What is required:
Should an entry contain an image, leave the image out and repeat the entry's text exactly.

━━━━━━━━━━━━━━━━━━━━━━━━━━━━━━

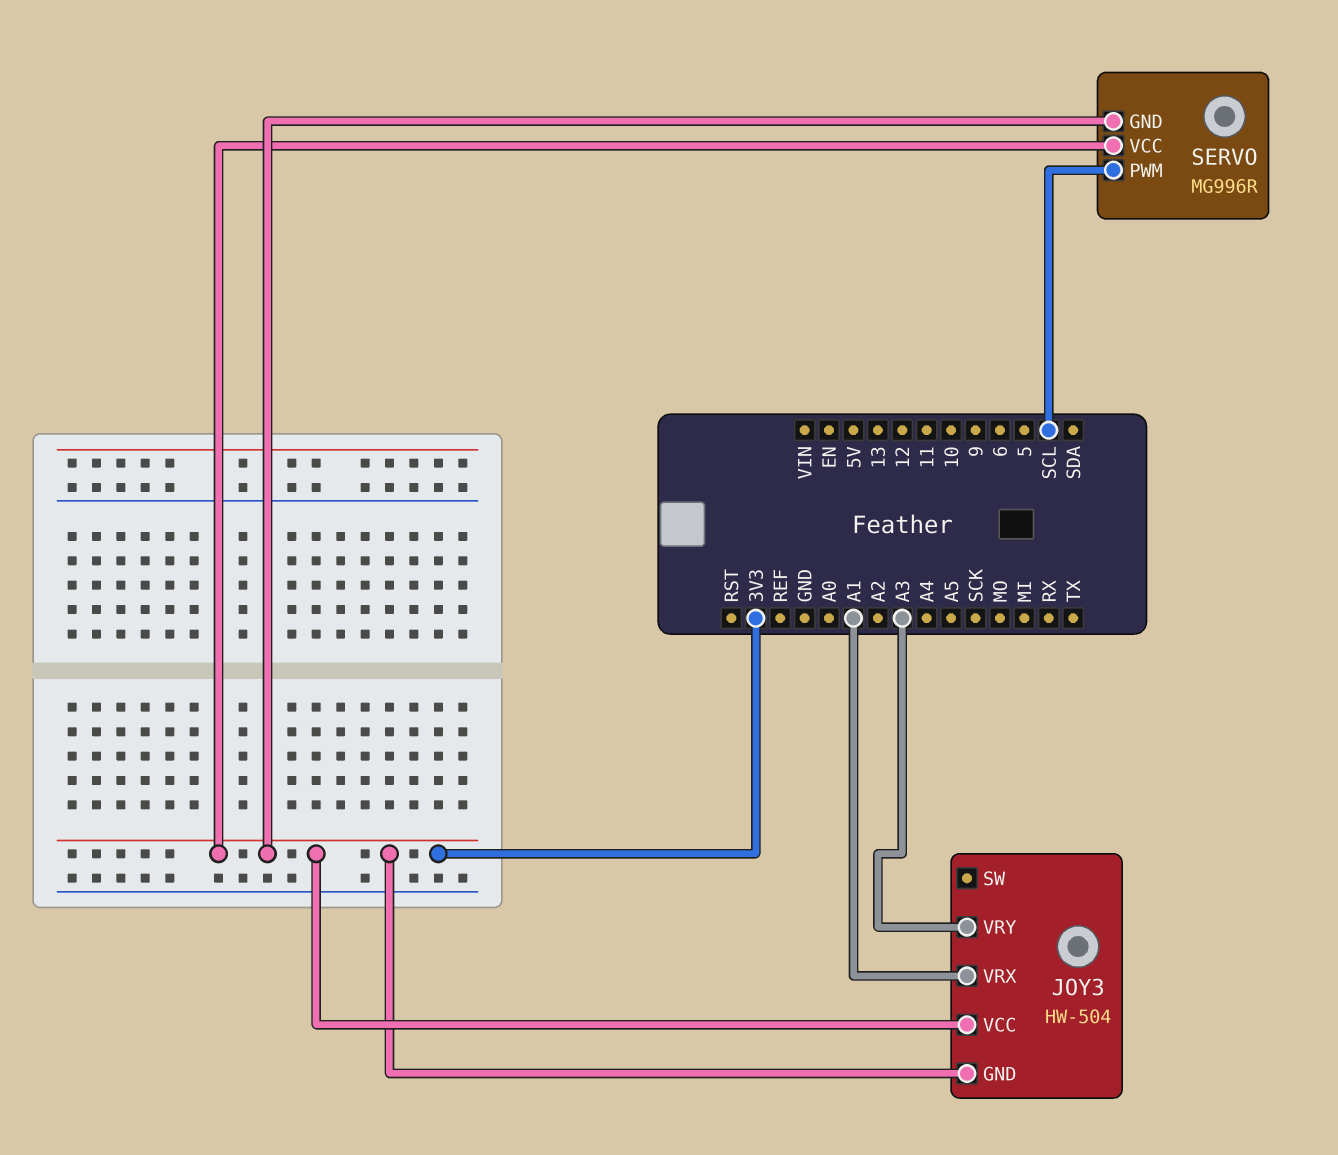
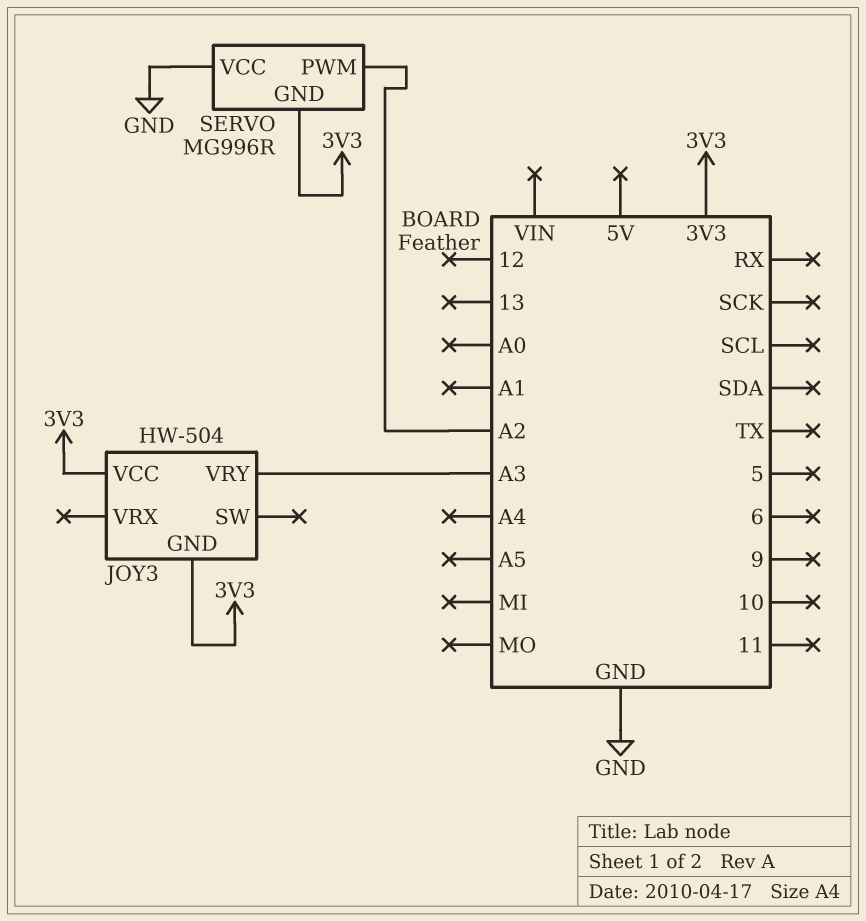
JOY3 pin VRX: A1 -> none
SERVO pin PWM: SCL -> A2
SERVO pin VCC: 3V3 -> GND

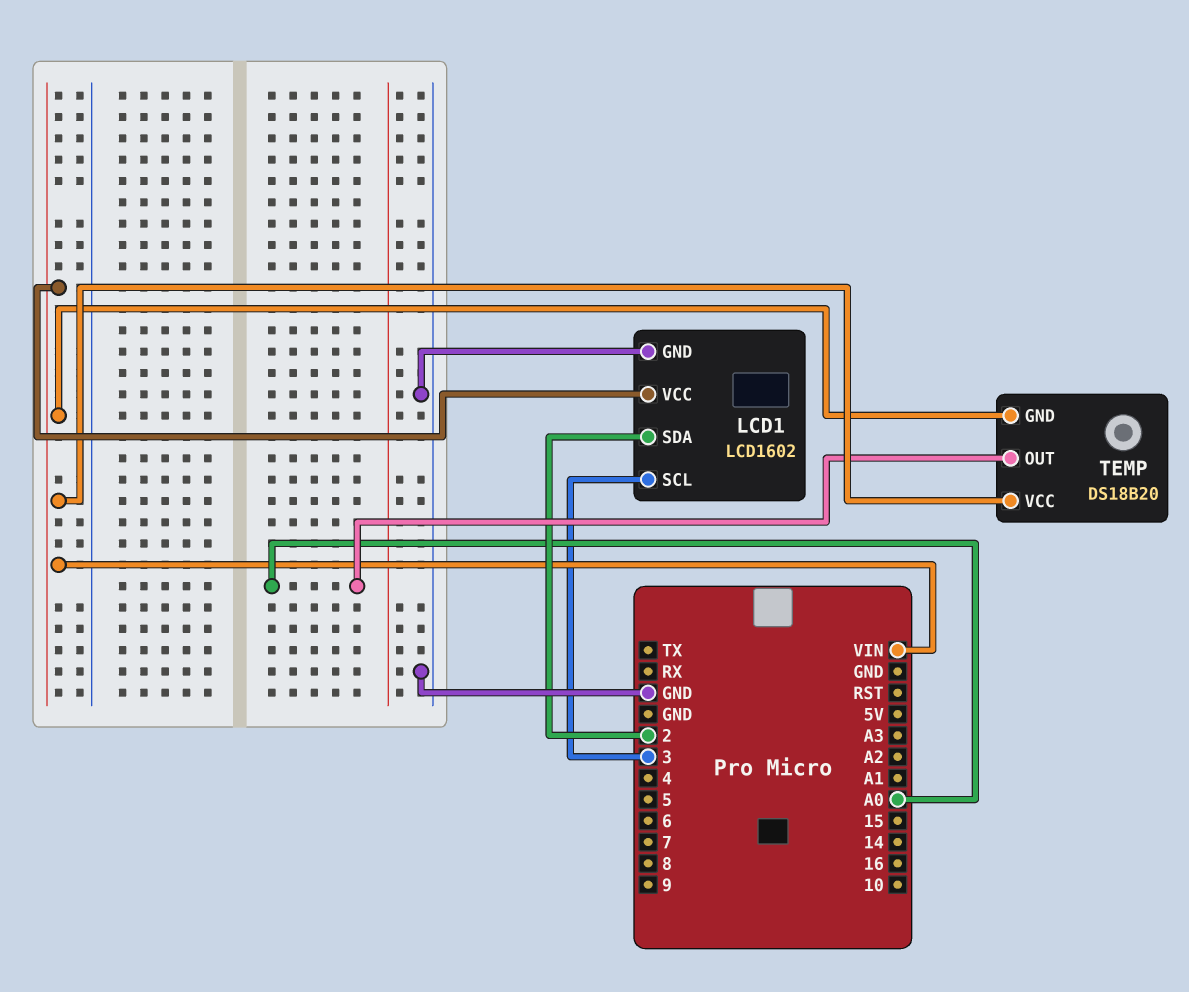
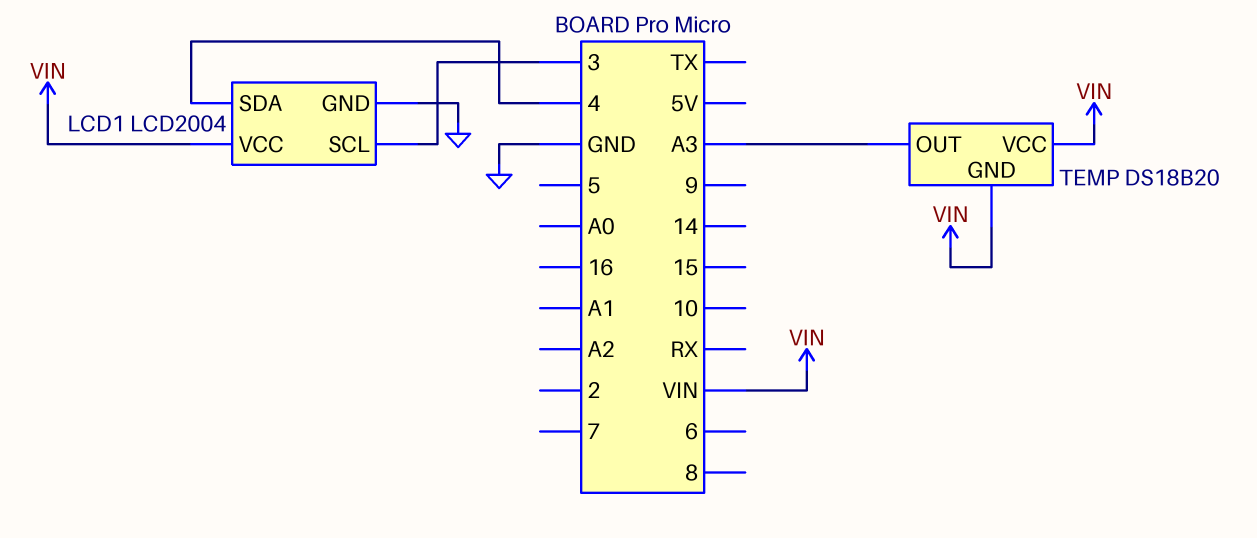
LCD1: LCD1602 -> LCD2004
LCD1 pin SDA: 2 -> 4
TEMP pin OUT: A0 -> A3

━━━━━━━━━━━━━━━━━━━━━━━━━━━━━━

Output of the task:
JOY3 pin VRX: A1 -> none
SERVO pin PWM: SCL -> A2
SERVO pin VCC: 3V3 -> GND

LCD1: LCD1602 -> LCD2004
LCD1 pin SDA: 2 -> 4
TEMP pin OUT: A0 -> A3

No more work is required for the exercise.